* WHAT TO WORK ON *
In the data below, locate the line containing "type=added; after=brown hourglass;" and the line containing "type=removed; before=turquoise ring;", then retype both and everything between them exactly. Pictures are not part of the copy.
EXERCISE INPUTS Block Start
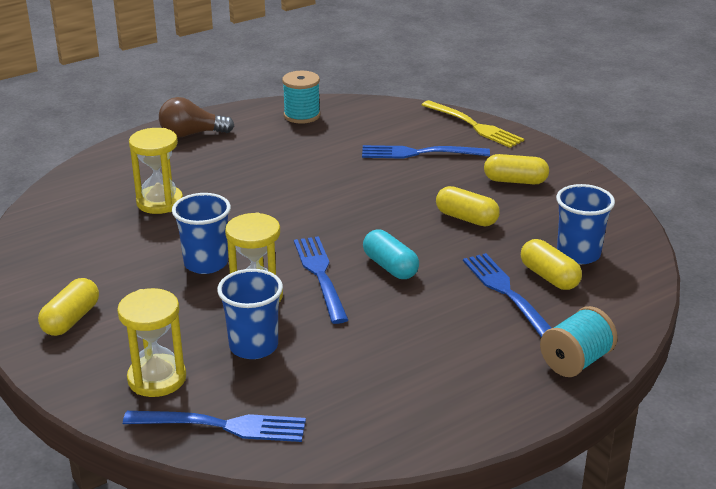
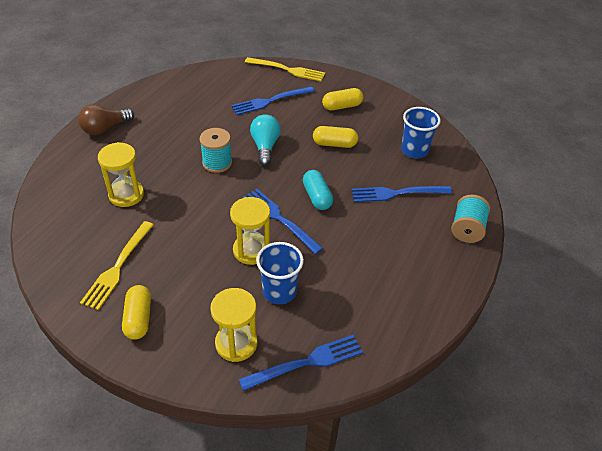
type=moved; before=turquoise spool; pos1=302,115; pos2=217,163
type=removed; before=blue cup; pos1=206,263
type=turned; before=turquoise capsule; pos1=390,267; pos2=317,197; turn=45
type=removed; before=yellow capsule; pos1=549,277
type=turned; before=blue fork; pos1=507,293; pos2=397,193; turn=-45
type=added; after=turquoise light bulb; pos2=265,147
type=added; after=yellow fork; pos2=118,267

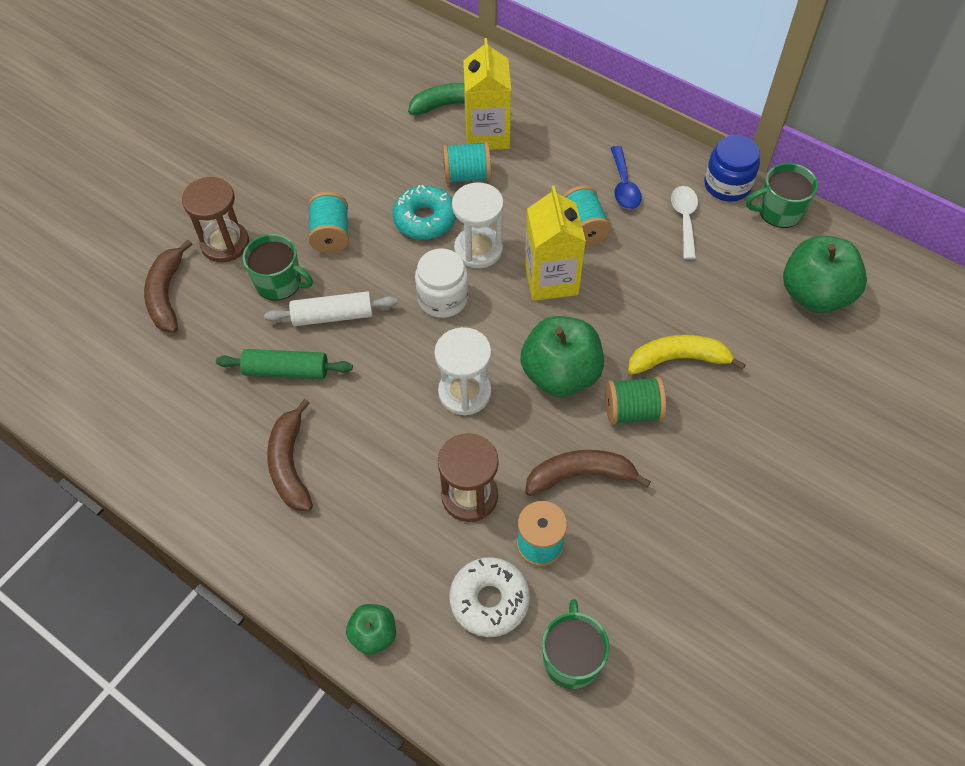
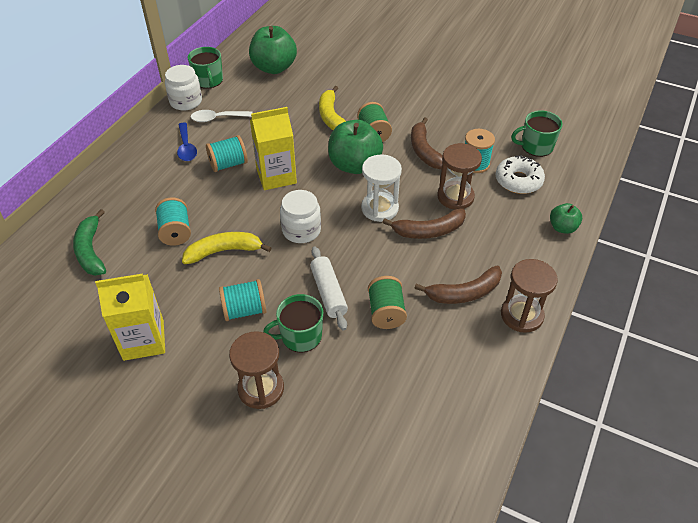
type=moved; before=yellow carton; pos1=487,134; pos2=143,340
type=recoloured; before=blue jar; after=white jar; pos1=727,185; pos2=186,101
type=turned; before=blue spoon; pos1=623,185; pos2=186,147; turn=90
type=removed; before=white hourglass; pos1=478,249
type=replaced; before=turquoise donut; after=yellow banana; pos1=425,219; pos2=224,251
type=turned; before=green mug; pos1=279,282; pos2=300,336; turn=-120
type=moved; before=brown banana; pos1=167,294; pos2=429,231
type=replaced; before=green rolling pin; after=green spool; pos1=286,370; pos2=386,312
type=added; after=brown hourglass; pos2=521,315

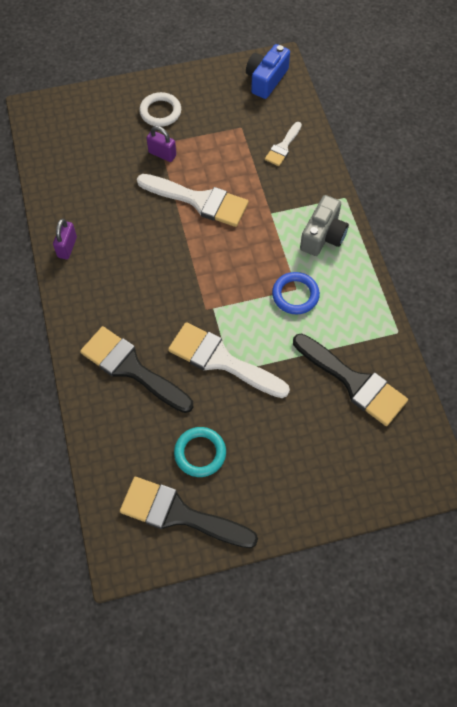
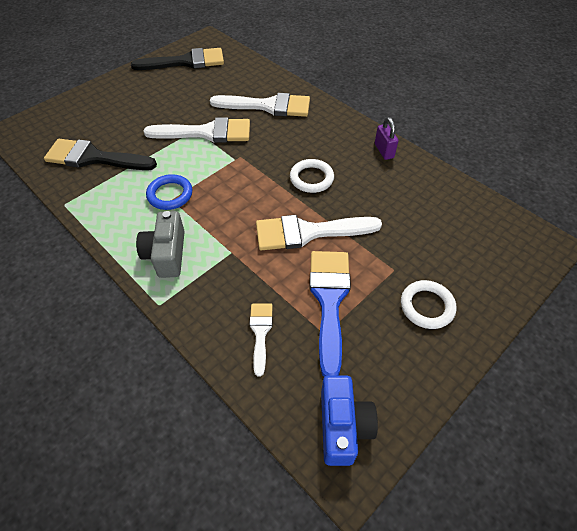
type=removed; before=purple padlock; pos1=162,154
type=recoloured; before=black brush; after=white brush; pos1=131,368; pos2=268,106
type=removed; before=turquoise ring; pos1=200,453
type=added; after=white ring; pos2=311,178
type=added; after=blue brush; pos2=329,300

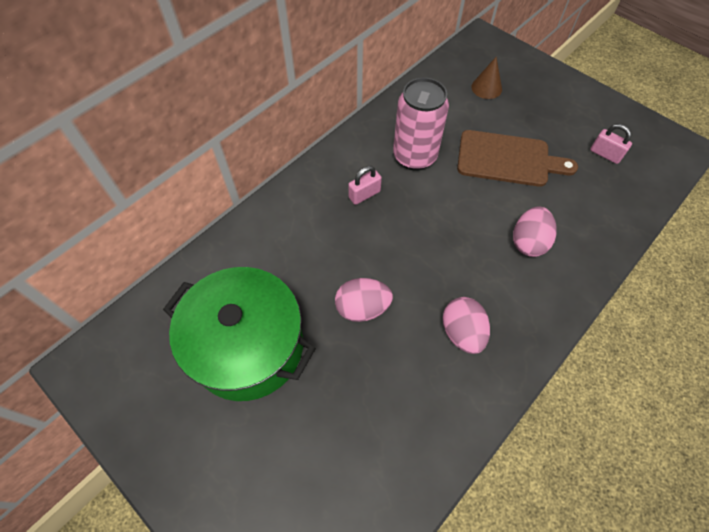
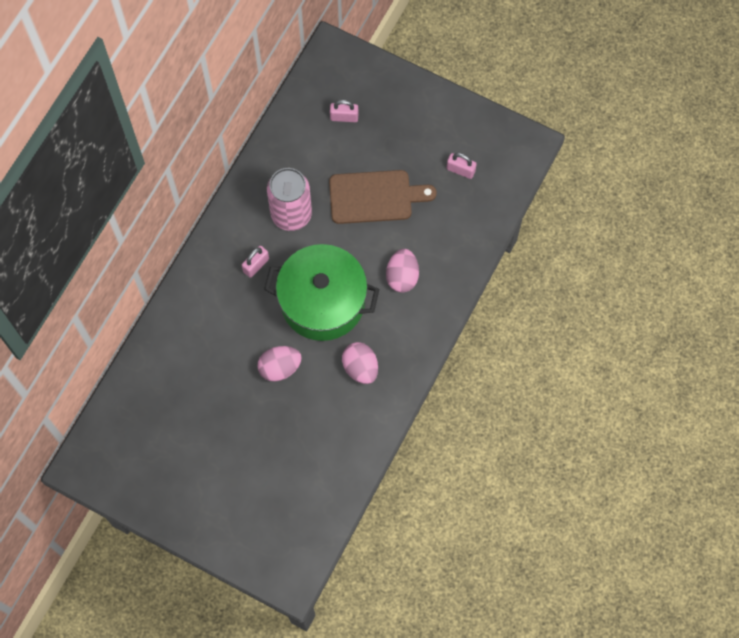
type=replaced; before=brown cone; after=pink padlock; pos1=486,88; pos2=344,117
type=moved; before=green pot; pos1=248,346; pos2=322,302

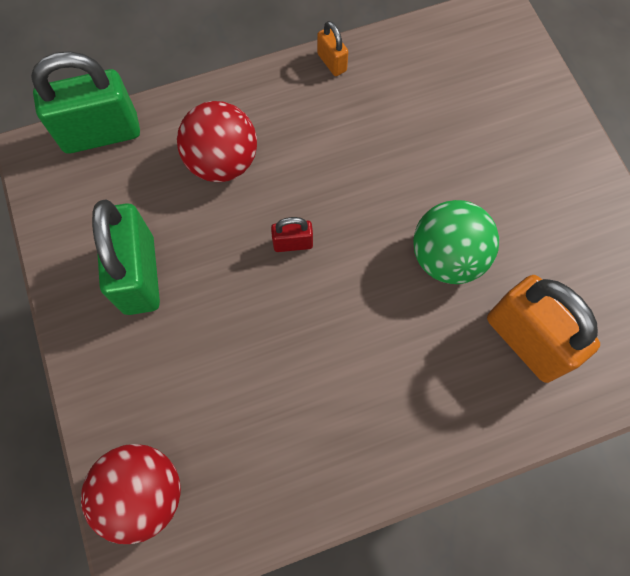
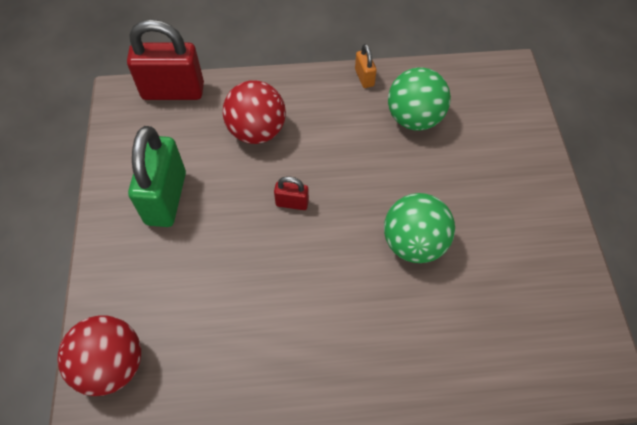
type=recoloured; before=green padlock; after=red padlock; pos1=101,133; pos2=173,91
type=removed; before=orange padlock; pos1=526,340
type=added; after=green ball; pos2=414,118

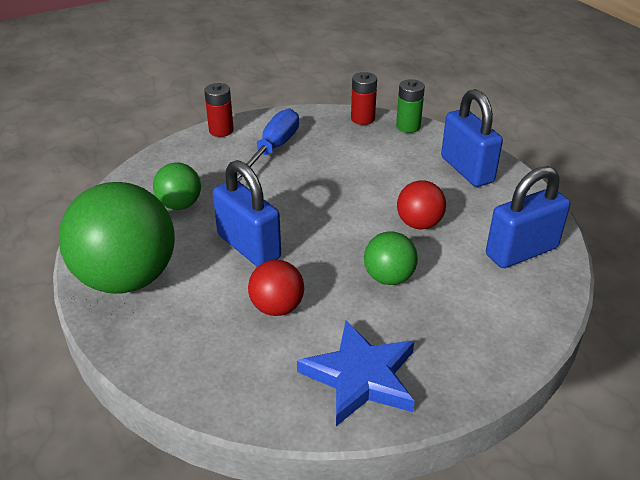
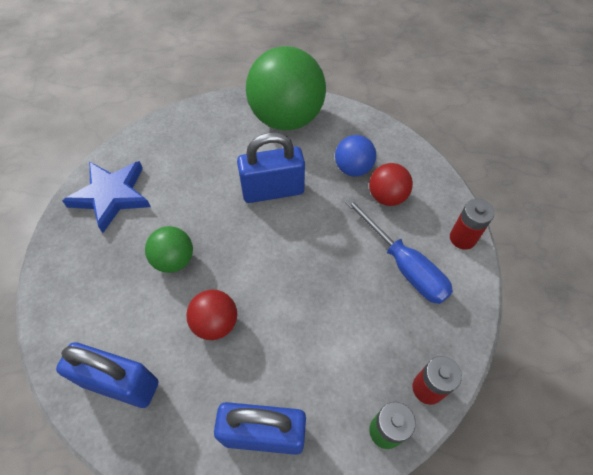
type=recoloured; before=green ball; after=blue ball; pos1=180,205; pos2=353,168
type=turned; before=blue padlock; pos1=521,252; pos2=120,383; turn=-75
type=moved; before=red ball; pos1=277,307; pos2=387,197

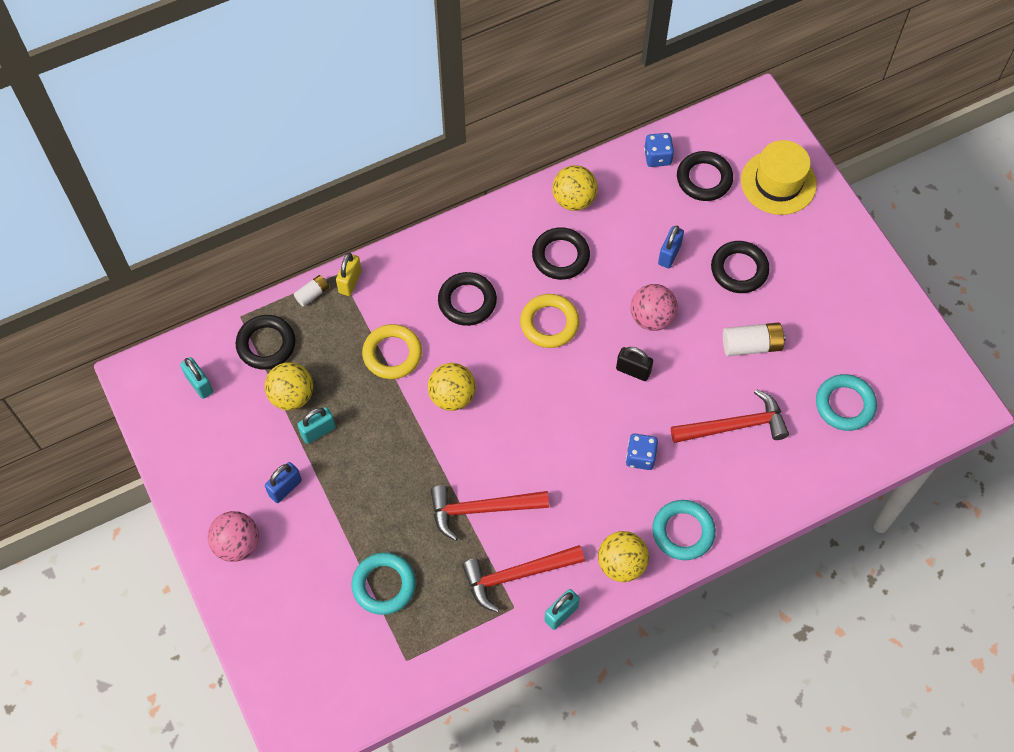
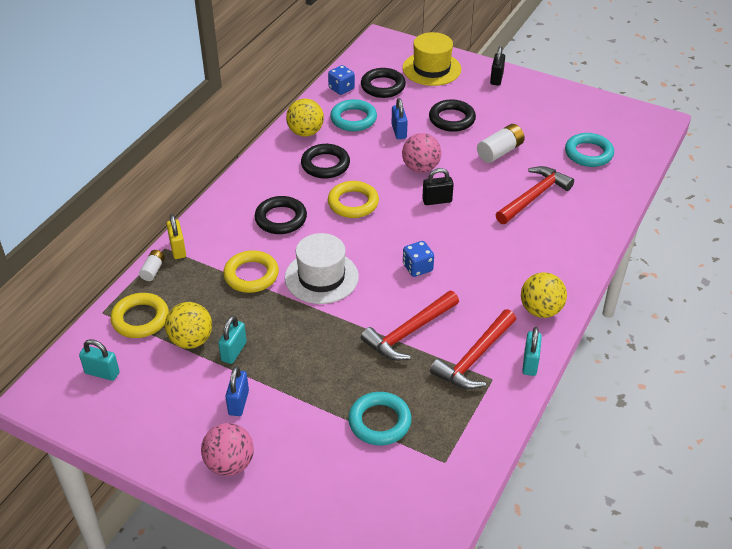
type=recoloured; before=black ring; after=yellow ring; pos1=266,344; pos2=140,319
type=replaced; before=yellow ball; after=white hat; pos1=452,396; pos2=321,277
type=moved; before=blue dice; pos1=640,457; pos2=417,268
type=moved; before=turquoise ring; pos1=683,532; pos2=353,119
type=added; after=black padlock; pos2=496,78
EXERCISE INPUTS Block End
* EXERCISE RESPONSE *
type=added; after=brown hourglass; pos2=521,315

type=removed; before=purple padlock; pos1=162,154
type=recoloured; before=black brush; after=white brush; pos1=131,368; pos2=268,106
type=removed; before=turquoise ring; pos1=200,453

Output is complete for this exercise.